++++ Source material

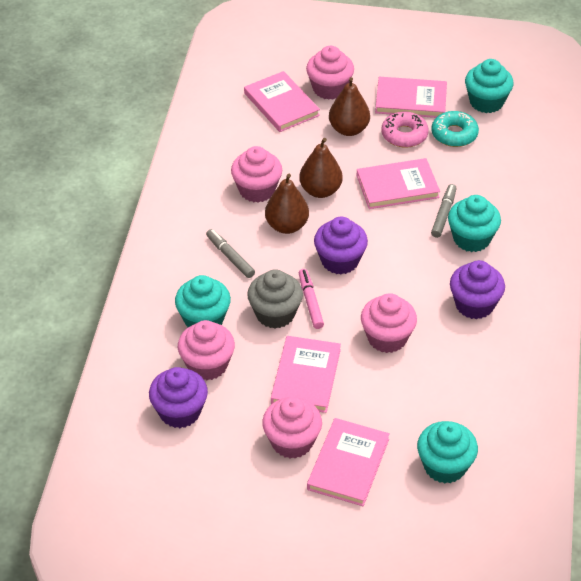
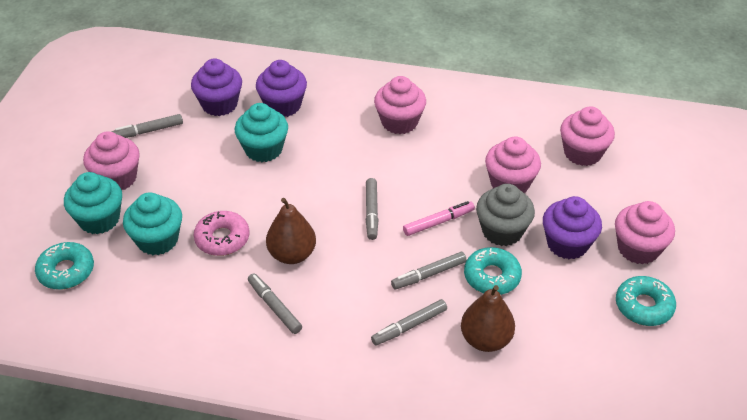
brown pear: 3 -> 2
grey marker: 2 -> 5
pink book: 5 -> 0
turquoise cupcake: 4 -> 3
turquoise donut: 1 -> 3

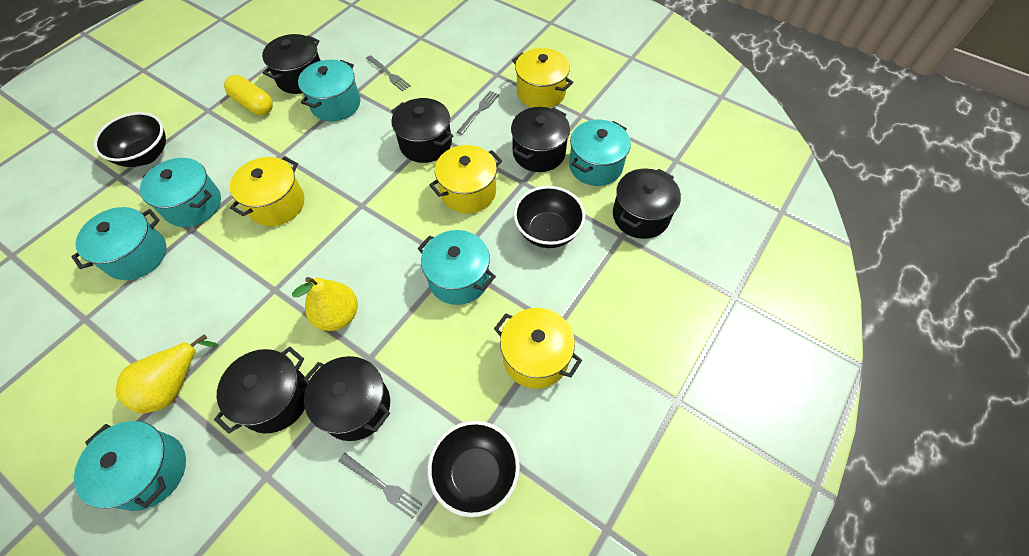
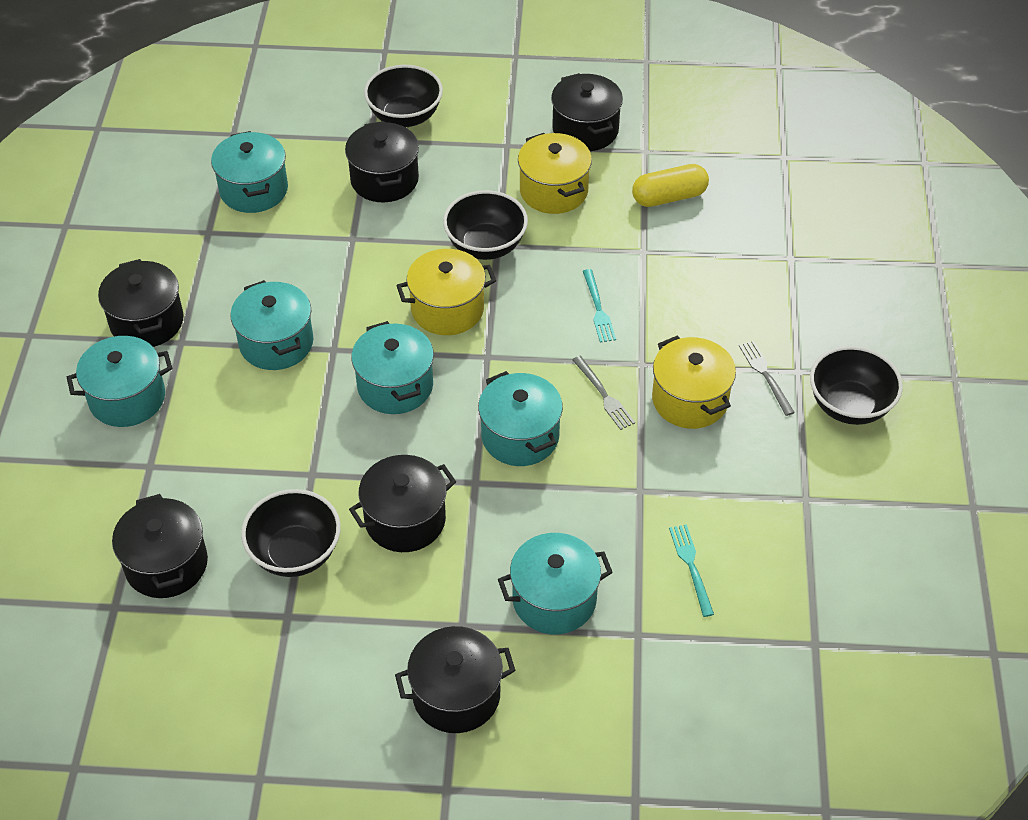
black bowl: 3 -> 4
grey fork: 3 -> 2
turquoise fork: 0 -> 2
yellow pear: 2 -> 0
yellow pot: 4 -> 3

++++++++

Leave the pictures out and print the records above exactly as they stand.

brown pear: 3 -> 2
grey marker: 2 -> 5
pink book: 5 -> 0
turquoise cupcake: 4 -> 3
turquoise donut: 1 -> 3

black bowl: 3 -> 4
grey fork: 3 -> 2
turquoise fork: 0 -> 2
yellow pear: 2 -> 0
yellow pot: 4 -> 3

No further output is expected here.